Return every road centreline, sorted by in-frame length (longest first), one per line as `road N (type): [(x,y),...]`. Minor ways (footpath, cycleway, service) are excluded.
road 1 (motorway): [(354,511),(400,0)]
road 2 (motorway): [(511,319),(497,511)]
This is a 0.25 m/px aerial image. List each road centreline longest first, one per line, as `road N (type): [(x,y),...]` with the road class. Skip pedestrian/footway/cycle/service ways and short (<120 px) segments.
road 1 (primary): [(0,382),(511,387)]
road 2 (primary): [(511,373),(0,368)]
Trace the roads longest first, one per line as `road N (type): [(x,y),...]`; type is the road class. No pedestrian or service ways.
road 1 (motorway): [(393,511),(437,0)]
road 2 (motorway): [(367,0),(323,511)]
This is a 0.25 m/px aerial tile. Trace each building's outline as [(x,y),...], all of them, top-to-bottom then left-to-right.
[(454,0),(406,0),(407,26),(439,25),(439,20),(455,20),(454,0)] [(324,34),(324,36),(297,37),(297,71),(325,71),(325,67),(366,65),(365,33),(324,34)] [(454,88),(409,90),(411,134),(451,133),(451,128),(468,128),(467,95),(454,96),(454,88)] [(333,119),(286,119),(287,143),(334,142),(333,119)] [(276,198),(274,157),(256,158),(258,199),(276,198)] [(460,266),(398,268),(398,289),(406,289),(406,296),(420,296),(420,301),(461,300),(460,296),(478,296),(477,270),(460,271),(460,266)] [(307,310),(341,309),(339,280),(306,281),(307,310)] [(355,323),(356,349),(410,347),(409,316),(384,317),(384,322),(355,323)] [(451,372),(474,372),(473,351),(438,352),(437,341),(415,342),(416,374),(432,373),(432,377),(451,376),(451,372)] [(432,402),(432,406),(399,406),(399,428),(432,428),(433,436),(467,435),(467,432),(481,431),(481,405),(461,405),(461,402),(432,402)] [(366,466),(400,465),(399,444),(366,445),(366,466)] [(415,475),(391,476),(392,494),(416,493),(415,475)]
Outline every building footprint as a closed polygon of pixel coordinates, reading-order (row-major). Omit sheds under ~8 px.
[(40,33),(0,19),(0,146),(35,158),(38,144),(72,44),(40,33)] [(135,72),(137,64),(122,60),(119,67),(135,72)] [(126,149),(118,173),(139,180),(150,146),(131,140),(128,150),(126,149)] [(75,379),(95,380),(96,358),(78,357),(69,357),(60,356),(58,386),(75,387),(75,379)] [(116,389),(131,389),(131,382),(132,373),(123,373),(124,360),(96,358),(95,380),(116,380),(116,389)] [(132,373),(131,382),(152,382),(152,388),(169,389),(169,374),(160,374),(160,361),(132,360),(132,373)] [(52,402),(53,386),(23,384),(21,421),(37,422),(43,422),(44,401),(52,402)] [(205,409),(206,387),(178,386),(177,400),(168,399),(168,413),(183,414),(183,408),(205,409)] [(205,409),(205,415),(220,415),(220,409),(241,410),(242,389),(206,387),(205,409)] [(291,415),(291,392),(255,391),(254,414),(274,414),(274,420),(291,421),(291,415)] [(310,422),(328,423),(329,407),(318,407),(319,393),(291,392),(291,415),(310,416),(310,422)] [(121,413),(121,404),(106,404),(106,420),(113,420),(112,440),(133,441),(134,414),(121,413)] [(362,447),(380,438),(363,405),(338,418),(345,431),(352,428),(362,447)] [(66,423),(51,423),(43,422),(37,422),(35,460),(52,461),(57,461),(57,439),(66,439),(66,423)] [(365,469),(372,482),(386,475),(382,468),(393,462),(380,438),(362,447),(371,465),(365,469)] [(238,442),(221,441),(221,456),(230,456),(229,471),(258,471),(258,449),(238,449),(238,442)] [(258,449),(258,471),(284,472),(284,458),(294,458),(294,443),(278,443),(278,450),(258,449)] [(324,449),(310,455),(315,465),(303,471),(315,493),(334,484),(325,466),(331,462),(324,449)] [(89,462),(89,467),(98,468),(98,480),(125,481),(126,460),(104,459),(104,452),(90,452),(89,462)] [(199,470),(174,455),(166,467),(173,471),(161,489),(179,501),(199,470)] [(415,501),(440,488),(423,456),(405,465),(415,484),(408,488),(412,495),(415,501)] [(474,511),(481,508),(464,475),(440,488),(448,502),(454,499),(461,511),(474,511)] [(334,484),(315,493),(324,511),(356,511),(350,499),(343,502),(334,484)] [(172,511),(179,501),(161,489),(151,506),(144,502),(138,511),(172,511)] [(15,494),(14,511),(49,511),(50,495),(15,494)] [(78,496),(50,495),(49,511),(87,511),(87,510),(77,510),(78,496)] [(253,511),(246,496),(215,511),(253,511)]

* **Problem statement**
Please retype all of the data above line for line, changing nothing.

* **The result**
Return every road centreline, sorted by in-frame length (longest first), one per line as `road N (type): [(x,y),...]`. Minor ways (footpath, cycleway, service) are excluded.
road 1 (motorway): [(354,511),(400,0)]
road 2 (motorway): [(511,319),(497,511)]
This is a 0.25 m/px aerial image. List each road centreline longest first, one per line, as `road N (type): [(x,y),...]` with the road class. Skip pedestrian/footway/cycle/service ways and short (<120 px) segments.
road 1 (primary): [(0,382),(511,387)]
road 2 (primary): [(511,373),(0,368)]
Trace the roads longest first, one per line as `road N (type): [(x,y),...]`; type is the road class. No pedestrian or service ways.
road 1 (motorway): [(393,511),(437,0)]
road 2 (motorway): [(367,0),(323,511)]
This is a 0.25 m/px aerial tile. Trace each building's outline as [(x,y),...], all of them, top-to-bottom then left-to-right.
[(454,0),(406,0),(407,26),(439,25),(439,20),(455,20),(454,0)] [(324,34),(324,36),(297,37),(297,71),(325,71),(325,67),(366,65),(365,33),(324,34)] [(454,88),(409,90),(411,134),(451,133),(451,128),(468,128),(467,95),(454,96),(454,88)] [(333,119),(286,119),(287,143),(334,142),(333,119)] [(276,198),(274,157),(256,158),(258,199),(276,198)] [(460,266),(398,268),(398,289),(406,289),(406,296),(420,296),(420,301),(461,300),(460,296),(478,296),(477,270),(460,271),(460,266)] [(307,310),(341,309),(339,280),(306,281),(307,310)] [(355,323),(356,349),(410,347),(409,316),(384,317),(384,322),(355,323)] [(451,372),(474,372),(473,351),(438,352),(437,341),(415,342),(416,374),(432,373),(432,377),(451,376),(451,372)] [(432,402),(432,406),(399,406),(399,428),(432,428),(433,436),(467,435),(467,432),(481,431),(481,405),(461,405),(461,402),(432,402)] [(366,466),(400,465),(399,444),(366,445),(366,466)] [(415,475),(391,476),(392,494),(416,493),(415,475)]
Outline every building footprint as a closed polygon of pixel coordinates, reading-order (row-major). Omit sheds under ~8 px.
[(40,33),(0,19),(0,146),(35,158),(38,144),(72,44),(40,33)] [(135,72),(137,64),(122,60),(119,67),(135,72)] [(126,149),(118,173),(139,180),(150,146),(131,140),(128,150),(126,149)] [(75,379),(95,380),(96,358),(78,357),(69,357),(60,356),(58,386),(75,387),(75,379)] [(116,389),(131,389),(131,382),(132,373),(123,373),(124,360),(96,358),(95,380),(116,380),(116,389)] [(132,373),(131,382),(152,382),(152,388),(169,389),(169,374),(160,374),(160,361),(132,360),(132,373)] [(52,402),(53,386),(23,384),(21,421),(37,422),(43,422),(44,401),(52,402)] [(205,409),(206,387),(178,386),(177,400),(168,399),(168,413),(183,414),(183,408),(205,409)] [(205,409),(205,415),(220,415),(220,409),(241,410),(242,389),(206,387),(205,409)] [(291,415),(291,392),(255,391),(254,414),(274,414),(274,420),(291,421),(291,415)] [(310,422),(328,423),(329,407),(318,407),(319,393),(291,392),(291,415),(310,416),(310,422)] [(121,413),(121,404),(106,404),(106,420),(113,420),(112,440),(133,441),(134,414),(121,413)] [(362,447),(380,438),(363,405),(338,418),(345,431),(352,428),(362,447)] [(66,423),(51,423),(43,422),(37,422),(35,460),(52,461),(57,461),(57,439),(66,439),(66,423)] [(365,469),(372,482),(386,475),(382,468),(393,462),(380,438),(362,447),(371,465),(365,469)] [(238,442),(221,441),(221,456),(230,456),(229,471),(258,471),(258,449),(238,449),(238,442)] [(258,449),(258,471),(284,472),(284,458),(294,458),(294,443),(278,443),(278,450),(258,449)] [(324,449),(310,455),(315,465),(303,471),(315,493),(334,484),(325,466),(331,462),(324,449)] [(89,462),(89,467),(98,468),(98,480),(125,481),(126,460),(104,459),(104,452),(90,452),(89,462)] [(199,470),(174,455),(166,467),(173,471),(161,489),(179,501),(199,470)] [(415,501),(440,488),(423,456),(405,465),(415,484),(408,488),(412,495),(415,501)] [(474,511),(481,508),(464,475),(440,488),(448,502),(454,499),(461,511),(474,511)] [(334,484),(315,493),(324,511),(356,511),(350,499),(343,502),(334,484)] [(172,511),(179,501),(161,489),(151,506),(144,502),(138,511),(172,511)] [(15,494),(14,511),(49,511),(50,495),(15,494)] [(78,496),(50,495),(49,511),(87,511),(87,510),(77,510),(78,496)] [(253,511),(246,496),(215,511),(253,511)]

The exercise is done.